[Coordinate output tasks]
--------------------------------
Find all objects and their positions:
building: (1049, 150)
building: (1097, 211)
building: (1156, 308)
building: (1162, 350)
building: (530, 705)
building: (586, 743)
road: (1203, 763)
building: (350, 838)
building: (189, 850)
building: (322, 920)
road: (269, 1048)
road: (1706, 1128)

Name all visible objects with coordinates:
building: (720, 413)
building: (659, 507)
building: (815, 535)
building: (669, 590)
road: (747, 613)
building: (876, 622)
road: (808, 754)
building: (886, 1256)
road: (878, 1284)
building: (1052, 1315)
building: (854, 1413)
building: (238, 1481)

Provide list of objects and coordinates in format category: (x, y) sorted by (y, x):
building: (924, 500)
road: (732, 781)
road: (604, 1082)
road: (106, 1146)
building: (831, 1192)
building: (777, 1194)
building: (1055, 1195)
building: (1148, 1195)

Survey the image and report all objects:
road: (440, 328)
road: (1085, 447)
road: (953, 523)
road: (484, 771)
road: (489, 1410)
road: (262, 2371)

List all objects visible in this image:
--------------------------------
(About this task)
Please transcribe exactly the line containing "Name all visible" and every line after it through the end of the records, and nothing else.

(Answer to this problem)
Name all visible objects with coordinates:
building: (720, 413)
building: (659, 507)
building: (815, 535)
building: (669, 590)
road: (747, 613)
building: (876, 622)
road: (808, 754)
building: (886, 1256)
road: (878, 1284)
building: (1052, 1315)
building: (854, 1413)
building: (238, 1481)

Provide list of objects and coordinates in format category: (x, y) sorted by (y, x):
building: (924, 500)
road: (732, 781)
road: (604, 1082)
road: (106, 1146)
building: (831, 1192)
building: (777, 1194)
building: (1055, 1195)
building: (1148, 1195)

Survey the image and report all objects:
road: (440, 328)
road: (1085, 447)
road: (953, 523)
road: (484, 771)
road: (489, 1410)
road: (262, 2371)

List all objects visible in this image:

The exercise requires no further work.